### Work instructions:
Here the job is to retype the data word for word while leaving the pictures aside.

### Data in this exercise:
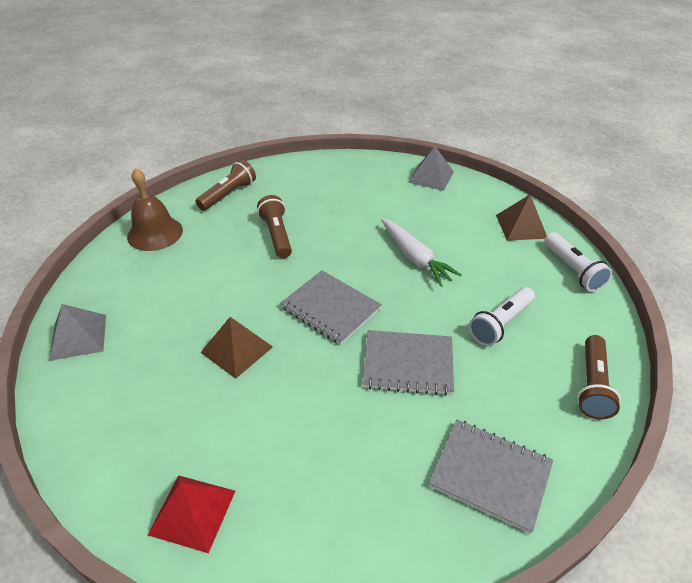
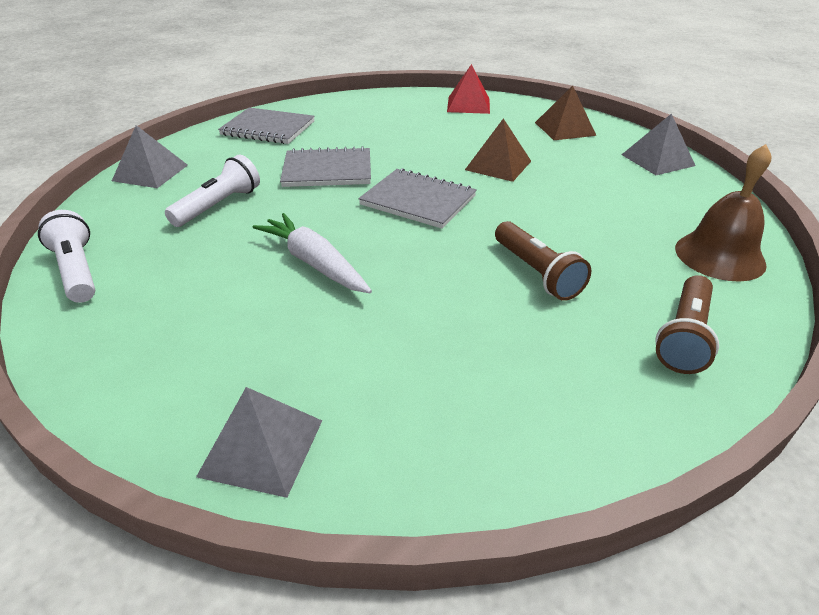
camera: 170 degrees right, 5 degrees down
(521, 226) = (111, 334): brown pyramid -> brown pyramid (564, 129)
(592, 385) = (150, 172): brown flashlight -> grey pyramid

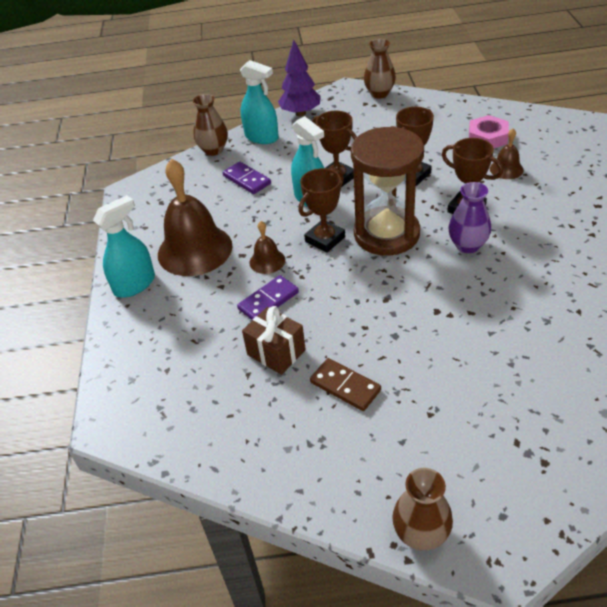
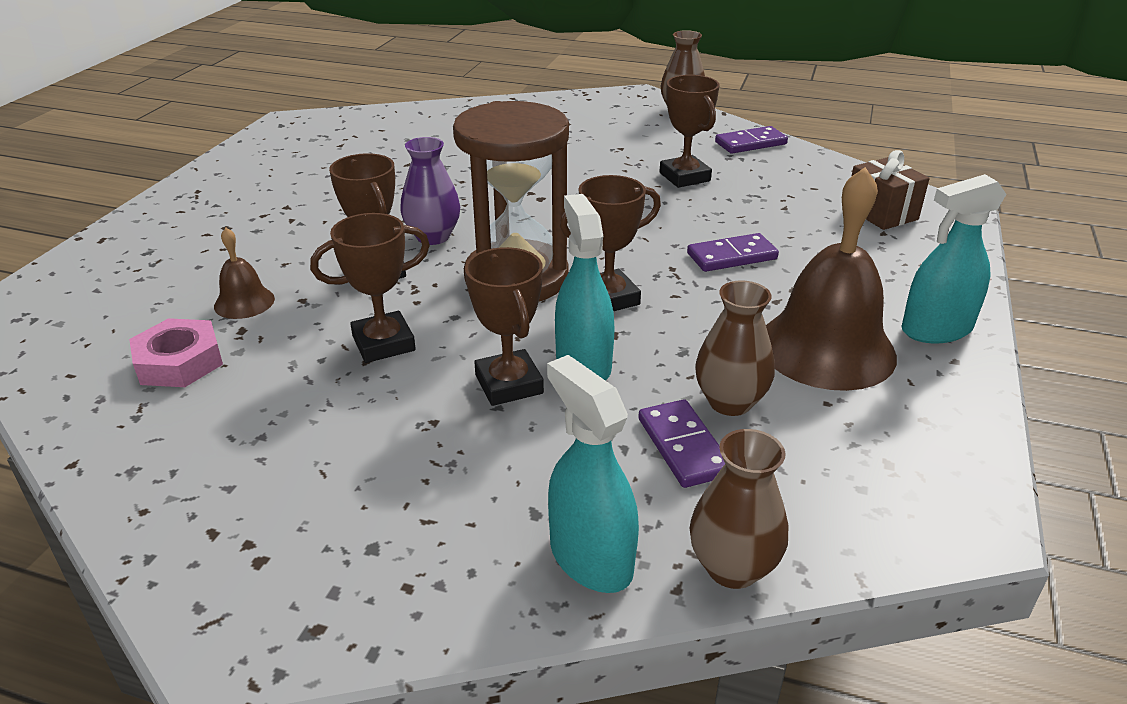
camera: 160 degrees left, 10 degrees down
(267, 261) = (711, 298): brown bell -> none
(276, 352) = (744, 213): brown gift -> brown gift (881, 213)
(300, 113) = (438, 603): purple tree -> none
(311, 479) = (750, 143): none -> purple domino
(345, 386) = (684, 177): brown domino -> brown trophy
(379, 93) = (189, 579): brown vase -> brown vase (730, 402)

### Task output:
camera: 170 degrees right, 5 degrees down
(521, 226) = (111, 334): brown pyramid -> brown pyramid (564, 129)
(592, 385) = (150, 172): brown flashlight -> grey pyramid

camera: 160 degrees left, 10 degrees down
(267, 261) = (711, 298): brown bell -> none
(276, 352) = (744, 213): brown gift -> brown gift (881, 213)
(300, 113) = (438, 603): purple tree -> none
(311, 479) = (750, 143): none -> purple domino
(345, 386) = (684, 177): brown domino -> brown trophy
(379, 93) = (189, 579): brown vase -> brown vase (730, 402)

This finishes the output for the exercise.